DATASET ENTRIES Block Start

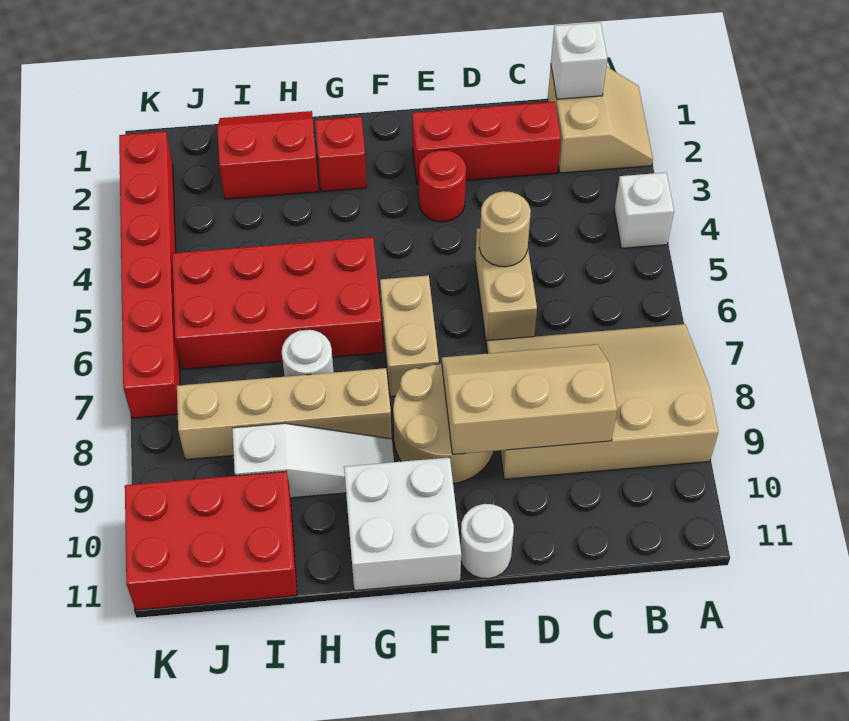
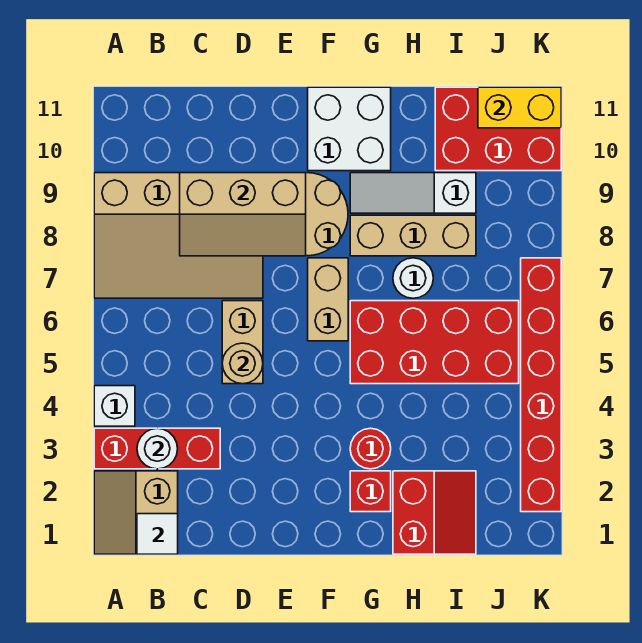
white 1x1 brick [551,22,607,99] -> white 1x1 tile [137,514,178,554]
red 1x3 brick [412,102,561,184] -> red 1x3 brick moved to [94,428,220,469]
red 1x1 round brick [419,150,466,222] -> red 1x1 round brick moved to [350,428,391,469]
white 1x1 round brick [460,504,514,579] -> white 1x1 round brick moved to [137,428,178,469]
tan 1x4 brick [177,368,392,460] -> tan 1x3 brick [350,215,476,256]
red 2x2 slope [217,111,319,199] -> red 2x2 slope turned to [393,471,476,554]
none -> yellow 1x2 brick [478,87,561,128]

DATASET ENTRIES Block End
DATASET ENTRIES Block Start

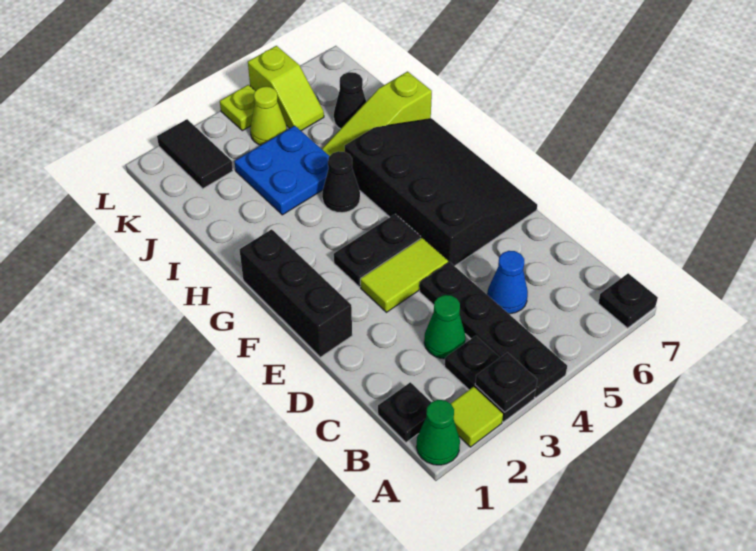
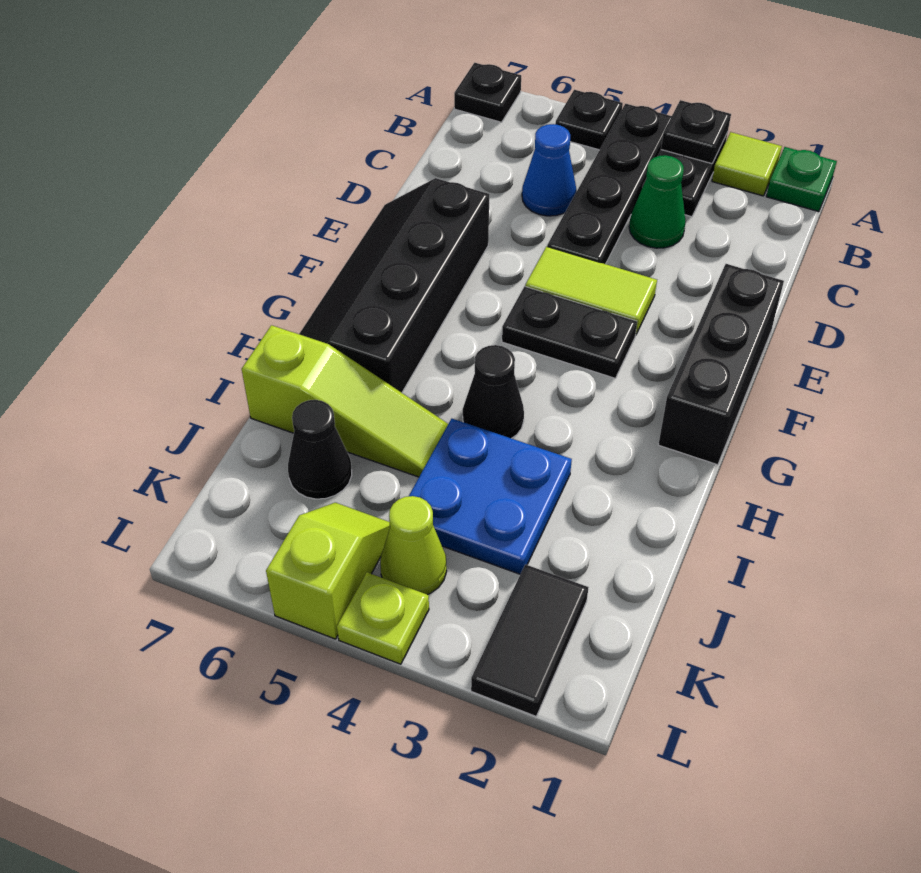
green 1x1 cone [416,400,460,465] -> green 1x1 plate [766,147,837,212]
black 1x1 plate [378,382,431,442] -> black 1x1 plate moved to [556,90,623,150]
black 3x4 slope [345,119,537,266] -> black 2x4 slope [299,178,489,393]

DATASET ENTRIES Block End

§ YOUR GOAL
Which lines above include "plate"? Show each of them by copying it.

§ REPLY
green 1x1 cone [416,400,460,465] -> green 1x1 plate [766,147,837,212]
black 1x1 plate [378,382,431,442] -> black 1x1 plate moved to [556,90,623,150]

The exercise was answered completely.